RECORDS section start
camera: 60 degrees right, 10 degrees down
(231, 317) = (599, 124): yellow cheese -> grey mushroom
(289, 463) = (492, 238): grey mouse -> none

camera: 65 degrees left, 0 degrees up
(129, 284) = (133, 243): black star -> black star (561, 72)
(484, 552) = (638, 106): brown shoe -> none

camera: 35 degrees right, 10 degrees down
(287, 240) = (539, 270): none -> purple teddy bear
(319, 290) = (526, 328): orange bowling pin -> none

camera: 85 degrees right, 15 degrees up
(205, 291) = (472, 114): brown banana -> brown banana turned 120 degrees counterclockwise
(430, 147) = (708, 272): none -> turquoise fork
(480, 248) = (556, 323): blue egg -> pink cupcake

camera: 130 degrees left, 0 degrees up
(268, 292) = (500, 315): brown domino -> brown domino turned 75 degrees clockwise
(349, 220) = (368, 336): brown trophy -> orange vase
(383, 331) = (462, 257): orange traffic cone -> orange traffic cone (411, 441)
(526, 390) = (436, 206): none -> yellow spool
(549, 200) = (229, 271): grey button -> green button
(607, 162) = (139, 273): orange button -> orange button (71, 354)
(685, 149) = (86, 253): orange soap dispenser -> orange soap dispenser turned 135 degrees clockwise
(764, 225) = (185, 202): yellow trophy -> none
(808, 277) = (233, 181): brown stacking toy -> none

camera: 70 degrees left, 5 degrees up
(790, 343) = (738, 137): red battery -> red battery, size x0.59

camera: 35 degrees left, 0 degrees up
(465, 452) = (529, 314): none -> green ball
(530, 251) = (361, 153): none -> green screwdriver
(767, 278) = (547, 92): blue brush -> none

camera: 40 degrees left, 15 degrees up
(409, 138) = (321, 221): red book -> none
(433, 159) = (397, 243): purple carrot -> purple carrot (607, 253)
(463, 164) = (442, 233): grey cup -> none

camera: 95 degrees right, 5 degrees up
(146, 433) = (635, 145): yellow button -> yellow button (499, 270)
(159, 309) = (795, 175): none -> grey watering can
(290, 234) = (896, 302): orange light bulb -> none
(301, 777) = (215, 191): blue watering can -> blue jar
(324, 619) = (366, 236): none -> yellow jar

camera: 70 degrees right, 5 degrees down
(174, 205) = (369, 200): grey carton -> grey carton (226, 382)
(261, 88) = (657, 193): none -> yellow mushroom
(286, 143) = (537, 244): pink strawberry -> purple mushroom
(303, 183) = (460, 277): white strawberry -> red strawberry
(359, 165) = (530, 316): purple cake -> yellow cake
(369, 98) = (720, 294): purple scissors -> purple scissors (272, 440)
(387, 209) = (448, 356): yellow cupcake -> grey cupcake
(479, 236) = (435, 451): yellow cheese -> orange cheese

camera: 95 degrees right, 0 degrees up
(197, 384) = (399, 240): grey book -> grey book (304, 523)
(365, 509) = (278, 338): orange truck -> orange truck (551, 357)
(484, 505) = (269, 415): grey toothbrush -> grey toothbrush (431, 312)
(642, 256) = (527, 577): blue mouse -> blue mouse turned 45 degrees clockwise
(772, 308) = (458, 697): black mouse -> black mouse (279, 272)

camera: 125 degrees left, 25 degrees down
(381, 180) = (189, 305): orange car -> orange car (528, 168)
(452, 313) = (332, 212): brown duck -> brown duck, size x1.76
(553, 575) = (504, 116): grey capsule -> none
RECORDS section end
• _WORK ORDER_:
The records above must be retyped in full, exactly as written.

• _WRITTEN RESPONSE_:
camera: 60 degrees right, 10 degrees down
(231, 317) = (599, 124): yellow cheese -> grey mushroom
(289, 463) = (492, 238): grey mouse -> none

camera: 65 degrees left, 0 degrees up
(129, 284) = (133, 243): black star -> black star (561, 72)
(484, 552) = (638, 106): brown shoe -> none

camera: 35 degrees right, 10 degrees down
(287, 240) = (539, 270): none -> purple teddy bear
(319, 290) = (526, 328): orange bowling pin -> none

camera: 85 degrees right, 15 degrees up
(205, 291) = (472, 114): brown banana -> brown banana turned 120 degrees counterclockwise
(430, 147) = (708, 272): none -> turquoise fork
(480, 248) = (556, 323): blue egg -> pink cupcake

camera: 130 degrees left, 0 degrees up
(268, 292) = (500, 315): brown domino -> brown domino turned 75 degrees clockwise
(349, 220) = (368, 336): brown trophy -> orange vase
(383, 331) = (462, 257): orange traffic cone -> orange traffic cone (411, 441)
(526, 390) = (436, 206): none -> yellow spool
(549, 200) = (229, 271): grey button -> green button
(607, 162) = (139, 273): orange button -> orange button (71, 354)
(685, 149) = (86, 253): orange soap dispenser -> orange soap dispenser turned 135 degrees clockwise
(764, 225) = (185, 202): yellow trophy -> none
(808, 277) = (233, 181): brown stacking toy -> none

camera: 70 degrees left, 5 degrees up
(790, 343) = (738, 137): red battery -> red battery, size x0.59

camera: 35 degrees left, 0 degrees up
(465, 452) = (529, 314): none -> green ball
(530, 251) = (361, 153): none -> green screwdriver
(767, 278) = (547, 92): blue brush -> none

camera: 40 degrees left, 15 degrees up
(409, 138) = (321, 221): red book -> none
(433, 159) = (397, 243): purple carrot -> purple carrot (607, 253)
(463, 164) = (442, 233): grey cup -> none

camera: 95 degrees right, 5 degrees up
(146, 433) = (635, 145): yellow button -> yellow button (499, 270)
(159, 309) = (795, 175): none -> grey watering can
(290, 234) = (896, 302): orange light bulb -> none
(301, 777) = (215, 191): blue watering can -> blue jar
(324, 619) = (366, 236): none -> yellow jar

camera: 70 degrees right, 5 degrees down
(174, 205) = (369, 200): grey carton -> grey carton (226, 382)
(261, 88) = (657, 193): none -> yellow mushroom
(286, 143) = (537, 244): pink strawberry -> purple mushroom
(303, 183) = (460, 277): white strawberry -> red strawberry
(359, 165) = (530, 316): purple cake -> yellow cake
(369, 98) = (720, 294): purple scissors -> purple scissors (272, 440)
(387, 209) = (448, 356): yellow cupcake -> grey cupcake
(479, 236) = (435, 451): yellow cheese -> orange cheese

camera: 95 degrees right, 0 degrees up
(197, 384) = (399, 240): grey book -> grey book (304, 523)
(365, 509) = (278, 338): orange truck -> orange truck (551, 357)
(484, 505) = (269, 415): grey toothbrush -> grey toothbrush (431, 312)
(642, 256) = (527, 577): blue mouse -> blue mouse turned 45 degrees clockwise
(772, 308) = (458, 697): black mouse -> black mouse (279, 272)

camera: 125 degrees left, 25 degrees down
(381, 180) = (189, 305): orange car -> orange car (528, 168)
(452, 313) = (332, 212): brown duck -> brown duck, size x1.76
(553, 575) = (504, 116): grey capsule -> none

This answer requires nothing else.